• _Provided material_:
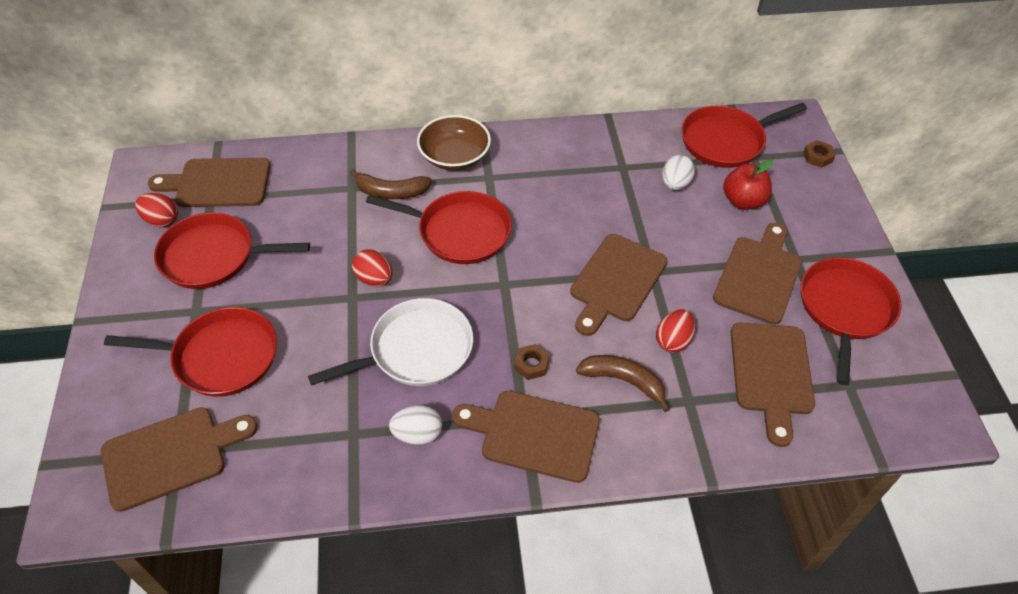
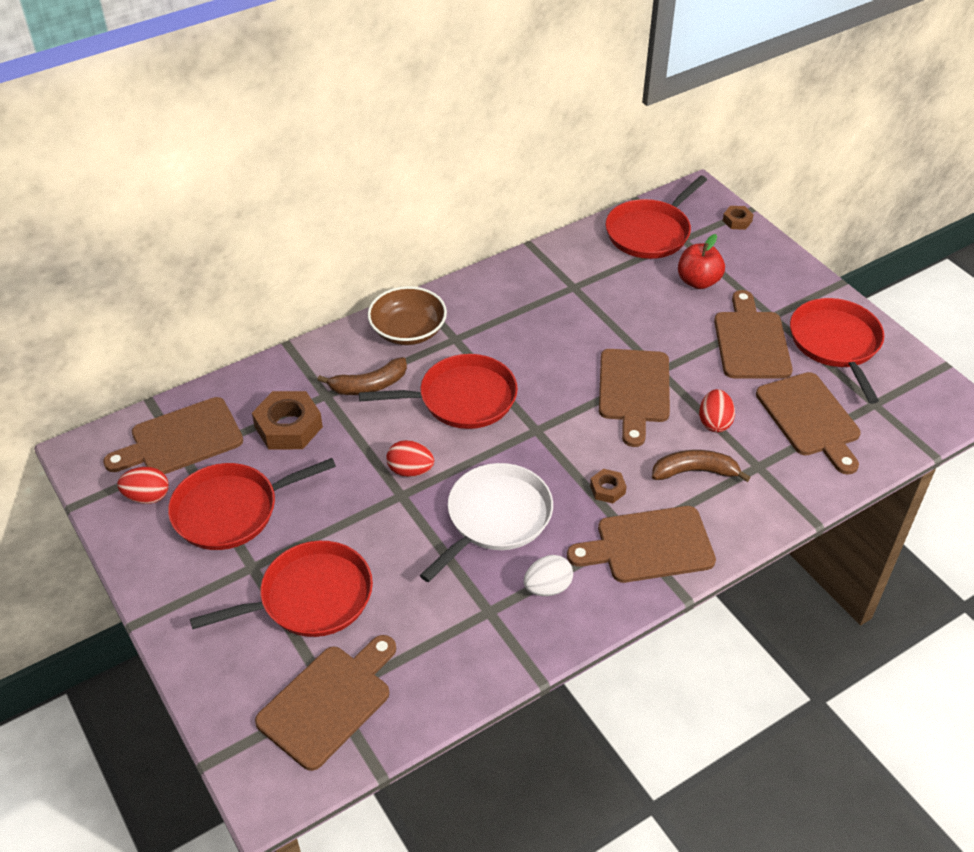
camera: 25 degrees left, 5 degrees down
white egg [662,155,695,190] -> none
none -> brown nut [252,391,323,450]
* * *
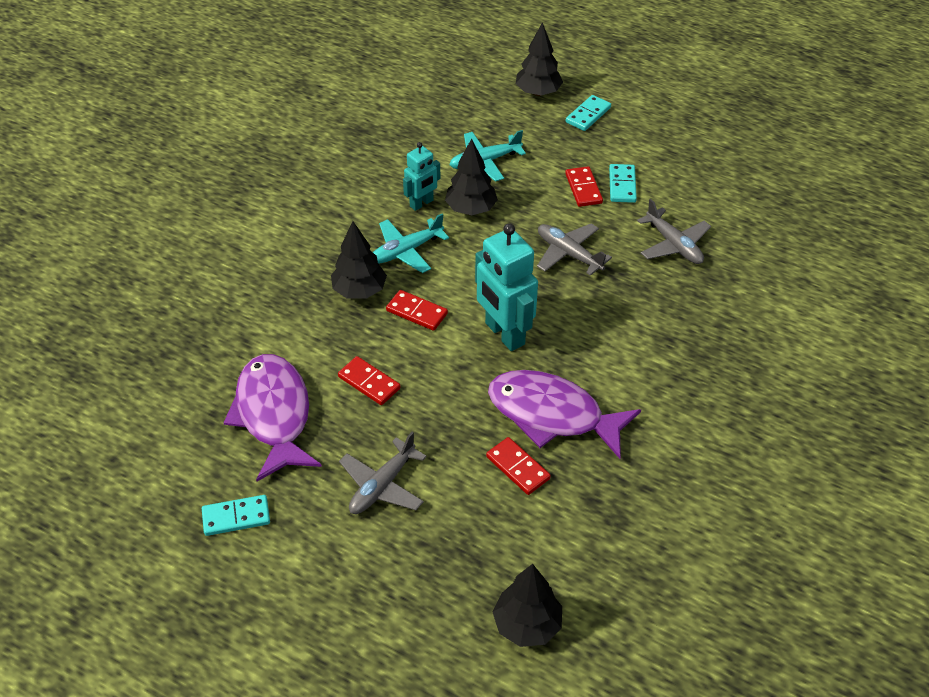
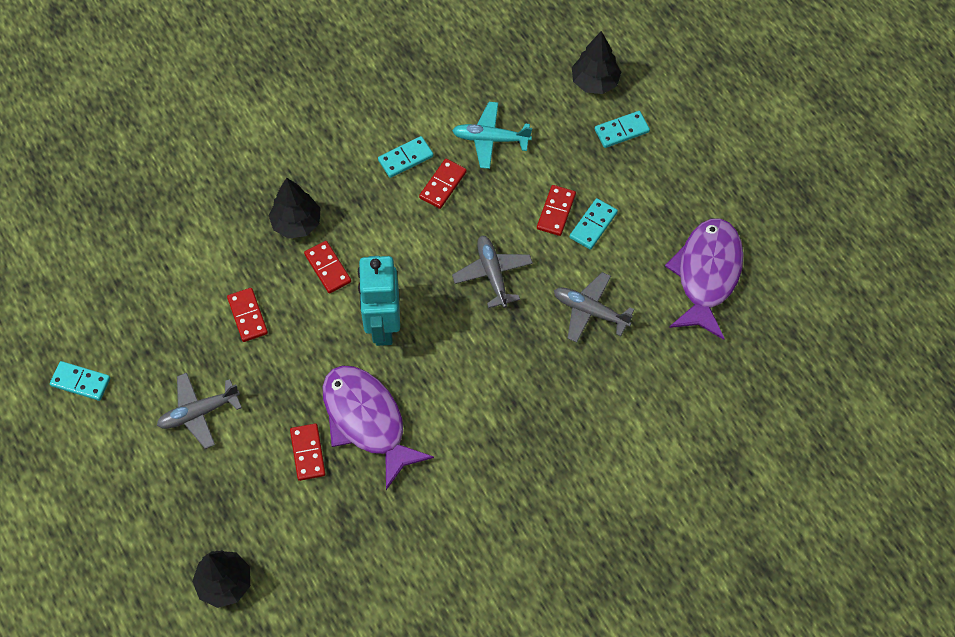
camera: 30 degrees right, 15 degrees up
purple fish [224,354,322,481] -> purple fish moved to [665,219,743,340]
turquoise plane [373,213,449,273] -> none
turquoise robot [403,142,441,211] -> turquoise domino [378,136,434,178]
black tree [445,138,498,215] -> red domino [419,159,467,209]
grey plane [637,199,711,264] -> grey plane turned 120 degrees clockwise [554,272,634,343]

• _Required work_:
Every line above that contains the word "domino" should be reported.

• _Written response_:
turquoise robot [403,142,441,211] -> turquoise domino [378,136,434,178]
black tree [445,138,498,215] -> red domino [419,159,467,209]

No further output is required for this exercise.